┌─ DATA EXTRACTS
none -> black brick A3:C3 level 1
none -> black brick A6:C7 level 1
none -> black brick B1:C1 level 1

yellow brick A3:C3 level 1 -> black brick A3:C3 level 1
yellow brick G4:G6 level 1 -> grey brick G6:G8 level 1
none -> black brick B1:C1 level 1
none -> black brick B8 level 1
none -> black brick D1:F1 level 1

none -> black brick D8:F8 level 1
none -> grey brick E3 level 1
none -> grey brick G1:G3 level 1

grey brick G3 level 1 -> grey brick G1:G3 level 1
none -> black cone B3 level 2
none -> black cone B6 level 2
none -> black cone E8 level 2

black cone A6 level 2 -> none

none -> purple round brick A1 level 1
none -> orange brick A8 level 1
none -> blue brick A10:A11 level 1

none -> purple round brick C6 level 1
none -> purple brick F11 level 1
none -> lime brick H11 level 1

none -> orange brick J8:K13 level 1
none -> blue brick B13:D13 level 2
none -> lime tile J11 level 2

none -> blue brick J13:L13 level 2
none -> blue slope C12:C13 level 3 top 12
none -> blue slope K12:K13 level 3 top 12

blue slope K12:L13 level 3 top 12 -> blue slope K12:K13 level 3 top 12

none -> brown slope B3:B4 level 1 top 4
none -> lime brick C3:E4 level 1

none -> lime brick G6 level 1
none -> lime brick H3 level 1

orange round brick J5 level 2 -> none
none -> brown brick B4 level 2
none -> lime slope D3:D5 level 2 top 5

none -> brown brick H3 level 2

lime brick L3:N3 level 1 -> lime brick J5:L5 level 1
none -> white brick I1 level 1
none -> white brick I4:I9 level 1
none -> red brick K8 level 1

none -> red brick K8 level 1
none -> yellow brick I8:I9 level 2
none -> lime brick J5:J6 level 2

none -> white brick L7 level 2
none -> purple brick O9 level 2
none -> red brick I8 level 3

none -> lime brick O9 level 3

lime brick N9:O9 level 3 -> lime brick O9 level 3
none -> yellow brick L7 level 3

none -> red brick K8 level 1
└─
# TASK
Transcribe the material above word for word.

# RESULT
none -> black brick A3:C3 level 1
none -> black brick A6:C7 level 1
none -> black brick B1:C1 level 1

yellow brick A3:C3 level 1 -> black brick A3:C3 level 1
yellow brick G4:G6 level 1 -> grey brick G6:G8 level 1
none -> black brick B1:C1 level 1
none -> black brick B8 level 1
none -> black brick D1:F1 level 1

none -> black brick D8:F8 level 1
none -> grey brick E3 level 1
none -> grey brick G1:G3 level 1

grey brick G3 level 1 -> grey brick G1:G3 level 1
none -> black cone B3 level 2
none -> black cone B6 level 2
none -> black cone E8 level 2

black cone A6 level 2 -> none

none -> purple round brick A1 level 1
none -> orange brick A8 level 1
none -> blue brick A10:A11 level 1

none -> purple round brick C6 level 1
none -> purple brick F11 level 1
none -> lime brick H11 level 1

none -> orange brick J8:K13 level 1
none -> blue brick B13:D13 level 2
none -> lime tile J11 level 2

none -> blue brick J13:L13 level 2
none -> blue slope C12:C13 level 3 top 12
none -> blue slope K12:K13 level 3 top 12

blue slope K12:L13 level 3 top 12 -> blue slope K12:K13 level 3 top 12

none -> brown slope B3:B4 level 1 top 4
none -> lime brick C3:E4 level 1

none -> lime brick G6 level 1
none -> lime brick H3 level 1

orange round brick J5 level 2 -> none
none -> brown brick B4 level 2
none -> lime slope D3:D5 level 2 top 5

none -> brown brick H3 level 2

lime brick L3:N3 level 1 -> lime brick J5:L5 level 1
none -> white brick I1 level 1
none -> white brick I4:I9 level 1
none -> red brick K8 level 1

none -> red brick K8 level 1
none -> yellow brick I8:I9 level 2
none -> lime brick J5:J6 level 2

none -> white brick L7 level 2
none -> purple brick O9 level 2
none -> red brick I8 level 3

none -> lime brick O9 level 3

lime brick N9:O9 level 3 -> lime brick O9 level 3
none -> yellow brick L7 level 3

none -> red brick K8 level 1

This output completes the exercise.